* _What is needed_: Reproduce exactly the stretch of lines running from the line with "[249,610,371,737] (first image)" to the end of the entries below.

* _Data in this exercise_:
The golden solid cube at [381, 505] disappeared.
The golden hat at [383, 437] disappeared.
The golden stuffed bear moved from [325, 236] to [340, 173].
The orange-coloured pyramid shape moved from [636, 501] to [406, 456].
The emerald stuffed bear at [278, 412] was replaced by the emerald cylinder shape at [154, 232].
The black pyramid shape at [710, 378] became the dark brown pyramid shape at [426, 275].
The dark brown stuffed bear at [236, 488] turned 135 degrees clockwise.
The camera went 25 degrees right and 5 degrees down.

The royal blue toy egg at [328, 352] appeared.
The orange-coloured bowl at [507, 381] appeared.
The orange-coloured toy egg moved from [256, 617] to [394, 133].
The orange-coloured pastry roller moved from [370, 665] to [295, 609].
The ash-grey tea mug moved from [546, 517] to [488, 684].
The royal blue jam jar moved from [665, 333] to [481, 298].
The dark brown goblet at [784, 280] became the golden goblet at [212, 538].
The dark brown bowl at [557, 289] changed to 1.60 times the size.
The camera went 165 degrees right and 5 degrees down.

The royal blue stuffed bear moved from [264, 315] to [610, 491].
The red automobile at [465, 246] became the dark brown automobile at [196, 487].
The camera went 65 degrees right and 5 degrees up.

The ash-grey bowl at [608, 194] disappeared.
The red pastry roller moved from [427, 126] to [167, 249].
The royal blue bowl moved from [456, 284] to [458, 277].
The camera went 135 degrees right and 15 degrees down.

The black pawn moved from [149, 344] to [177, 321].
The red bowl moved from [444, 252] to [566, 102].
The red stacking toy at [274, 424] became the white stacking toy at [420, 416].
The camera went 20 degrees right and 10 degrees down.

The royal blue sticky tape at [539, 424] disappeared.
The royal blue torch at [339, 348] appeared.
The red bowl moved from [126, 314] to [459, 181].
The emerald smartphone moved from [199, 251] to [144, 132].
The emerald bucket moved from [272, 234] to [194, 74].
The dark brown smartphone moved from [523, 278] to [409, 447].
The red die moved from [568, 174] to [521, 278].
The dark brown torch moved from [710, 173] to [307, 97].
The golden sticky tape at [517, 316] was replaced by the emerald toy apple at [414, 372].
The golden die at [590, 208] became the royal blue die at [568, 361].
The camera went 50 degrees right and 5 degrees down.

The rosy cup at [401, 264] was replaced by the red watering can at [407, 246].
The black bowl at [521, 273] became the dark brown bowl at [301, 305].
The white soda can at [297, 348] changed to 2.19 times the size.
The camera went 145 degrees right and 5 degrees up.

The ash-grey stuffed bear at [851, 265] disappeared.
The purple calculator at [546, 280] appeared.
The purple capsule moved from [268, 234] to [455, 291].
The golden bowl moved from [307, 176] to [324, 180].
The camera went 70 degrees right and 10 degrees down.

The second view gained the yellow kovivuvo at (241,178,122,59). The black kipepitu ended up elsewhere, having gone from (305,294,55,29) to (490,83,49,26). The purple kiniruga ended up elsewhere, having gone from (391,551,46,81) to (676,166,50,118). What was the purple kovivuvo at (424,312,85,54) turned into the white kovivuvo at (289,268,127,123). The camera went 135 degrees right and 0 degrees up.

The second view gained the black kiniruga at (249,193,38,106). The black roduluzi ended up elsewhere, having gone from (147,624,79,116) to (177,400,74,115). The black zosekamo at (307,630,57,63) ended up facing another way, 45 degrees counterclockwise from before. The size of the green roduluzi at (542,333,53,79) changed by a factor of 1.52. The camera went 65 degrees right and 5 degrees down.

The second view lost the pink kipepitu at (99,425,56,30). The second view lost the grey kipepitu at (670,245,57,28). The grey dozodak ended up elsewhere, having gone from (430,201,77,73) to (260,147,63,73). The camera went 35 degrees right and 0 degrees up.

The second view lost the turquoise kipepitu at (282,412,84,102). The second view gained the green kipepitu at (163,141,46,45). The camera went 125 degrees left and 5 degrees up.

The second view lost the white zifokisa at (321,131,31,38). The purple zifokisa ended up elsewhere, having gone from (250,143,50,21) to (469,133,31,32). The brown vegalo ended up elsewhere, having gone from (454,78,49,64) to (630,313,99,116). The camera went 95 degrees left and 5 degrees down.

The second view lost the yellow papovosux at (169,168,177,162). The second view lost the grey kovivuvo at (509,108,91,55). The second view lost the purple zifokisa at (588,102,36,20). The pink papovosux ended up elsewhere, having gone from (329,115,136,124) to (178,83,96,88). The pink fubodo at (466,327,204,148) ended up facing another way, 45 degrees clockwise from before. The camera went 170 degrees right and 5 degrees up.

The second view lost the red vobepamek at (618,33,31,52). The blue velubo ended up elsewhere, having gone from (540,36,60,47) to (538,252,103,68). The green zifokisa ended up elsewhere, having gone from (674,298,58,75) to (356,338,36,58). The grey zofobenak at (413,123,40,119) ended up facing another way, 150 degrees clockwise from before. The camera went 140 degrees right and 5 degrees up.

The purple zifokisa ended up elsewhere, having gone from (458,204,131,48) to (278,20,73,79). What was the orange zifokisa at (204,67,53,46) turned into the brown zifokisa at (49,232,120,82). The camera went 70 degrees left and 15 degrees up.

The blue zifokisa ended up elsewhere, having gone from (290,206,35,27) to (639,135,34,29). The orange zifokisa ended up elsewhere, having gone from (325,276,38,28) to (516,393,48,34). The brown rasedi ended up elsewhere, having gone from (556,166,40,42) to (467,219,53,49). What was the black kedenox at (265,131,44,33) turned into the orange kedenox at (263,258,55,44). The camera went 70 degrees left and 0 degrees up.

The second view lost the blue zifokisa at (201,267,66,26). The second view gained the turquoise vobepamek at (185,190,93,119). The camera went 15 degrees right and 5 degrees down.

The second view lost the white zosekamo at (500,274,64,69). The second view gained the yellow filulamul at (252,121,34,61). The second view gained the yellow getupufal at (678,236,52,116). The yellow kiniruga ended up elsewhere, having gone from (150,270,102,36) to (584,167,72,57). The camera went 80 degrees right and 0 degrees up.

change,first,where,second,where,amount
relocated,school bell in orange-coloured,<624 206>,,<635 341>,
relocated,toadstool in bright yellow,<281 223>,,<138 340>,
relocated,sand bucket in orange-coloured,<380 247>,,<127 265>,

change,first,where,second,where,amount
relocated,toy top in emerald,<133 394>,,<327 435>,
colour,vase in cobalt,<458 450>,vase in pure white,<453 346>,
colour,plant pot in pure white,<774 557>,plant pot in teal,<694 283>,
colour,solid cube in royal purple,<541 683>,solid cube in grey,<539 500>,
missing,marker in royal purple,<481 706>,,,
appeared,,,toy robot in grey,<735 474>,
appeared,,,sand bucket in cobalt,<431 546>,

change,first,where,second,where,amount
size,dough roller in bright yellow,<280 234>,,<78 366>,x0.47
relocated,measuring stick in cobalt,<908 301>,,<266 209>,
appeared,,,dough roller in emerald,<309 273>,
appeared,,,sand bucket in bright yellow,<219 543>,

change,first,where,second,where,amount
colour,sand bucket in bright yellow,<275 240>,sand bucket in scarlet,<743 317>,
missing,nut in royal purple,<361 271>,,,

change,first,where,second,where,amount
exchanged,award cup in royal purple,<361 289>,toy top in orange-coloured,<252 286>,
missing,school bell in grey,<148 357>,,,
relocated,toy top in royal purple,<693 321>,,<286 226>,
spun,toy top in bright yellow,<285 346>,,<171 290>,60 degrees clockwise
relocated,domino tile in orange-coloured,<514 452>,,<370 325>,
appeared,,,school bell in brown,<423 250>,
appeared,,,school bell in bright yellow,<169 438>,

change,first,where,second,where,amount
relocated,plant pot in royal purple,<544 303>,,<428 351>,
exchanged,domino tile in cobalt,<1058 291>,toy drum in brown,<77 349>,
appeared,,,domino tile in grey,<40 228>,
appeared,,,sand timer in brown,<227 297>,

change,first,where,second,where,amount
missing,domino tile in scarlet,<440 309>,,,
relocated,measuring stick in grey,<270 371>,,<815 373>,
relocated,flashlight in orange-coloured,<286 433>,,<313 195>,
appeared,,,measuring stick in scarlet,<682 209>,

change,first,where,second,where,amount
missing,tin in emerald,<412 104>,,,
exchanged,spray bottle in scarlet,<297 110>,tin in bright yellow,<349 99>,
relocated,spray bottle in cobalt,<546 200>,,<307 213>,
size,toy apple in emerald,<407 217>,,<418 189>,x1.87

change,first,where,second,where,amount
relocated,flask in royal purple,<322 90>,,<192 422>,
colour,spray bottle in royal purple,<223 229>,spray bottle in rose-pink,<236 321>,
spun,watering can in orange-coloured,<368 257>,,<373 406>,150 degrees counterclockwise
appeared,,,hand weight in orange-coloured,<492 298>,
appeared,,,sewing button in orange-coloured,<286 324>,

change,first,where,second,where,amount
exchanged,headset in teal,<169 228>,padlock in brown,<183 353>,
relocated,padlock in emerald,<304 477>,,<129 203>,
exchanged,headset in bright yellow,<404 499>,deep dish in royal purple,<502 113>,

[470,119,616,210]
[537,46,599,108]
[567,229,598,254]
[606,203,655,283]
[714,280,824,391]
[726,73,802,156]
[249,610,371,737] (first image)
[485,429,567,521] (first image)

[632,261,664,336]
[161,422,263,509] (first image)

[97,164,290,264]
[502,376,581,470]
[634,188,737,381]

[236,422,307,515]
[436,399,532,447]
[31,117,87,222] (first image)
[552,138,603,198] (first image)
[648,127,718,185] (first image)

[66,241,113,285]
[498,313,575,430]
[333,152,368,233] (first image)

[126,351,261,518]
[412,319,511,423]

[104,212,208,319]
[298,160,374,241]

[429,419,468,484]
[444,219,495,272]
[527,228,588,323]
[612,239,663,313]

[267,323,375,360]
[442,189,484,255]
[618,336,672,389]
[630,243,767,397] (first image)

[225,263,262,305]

* _Final answer_:
[249,610,371,737] (first image)
[485,429,567,521] (first image)

[632,261,664,336]
[161,422,263,509] (first image)

[97,164,290,264]
[502,376,581,470]
[634,188,737,381]

[236,422,307,515]
[436,399,532,447]
[31,117,87,222] (first image)
[552,138,603,198] (first image)
[648,127,718,185] (first image)

[66,241,113,285]
[498,313,575,430]
[333,152,368,233] (first image)

[126,351,261,518]
[412,319,511,423]

[104,212,208,319]
[298,160,374,241]

[429,419,468,484]
[444,219,495,272]
[527,228,588,323]
[612,239,663,313]

[267,323,375,360]
[442,189,484,255]
[618,336,672,389]
[630,243,767,397] (first image)

[225,263,262,305]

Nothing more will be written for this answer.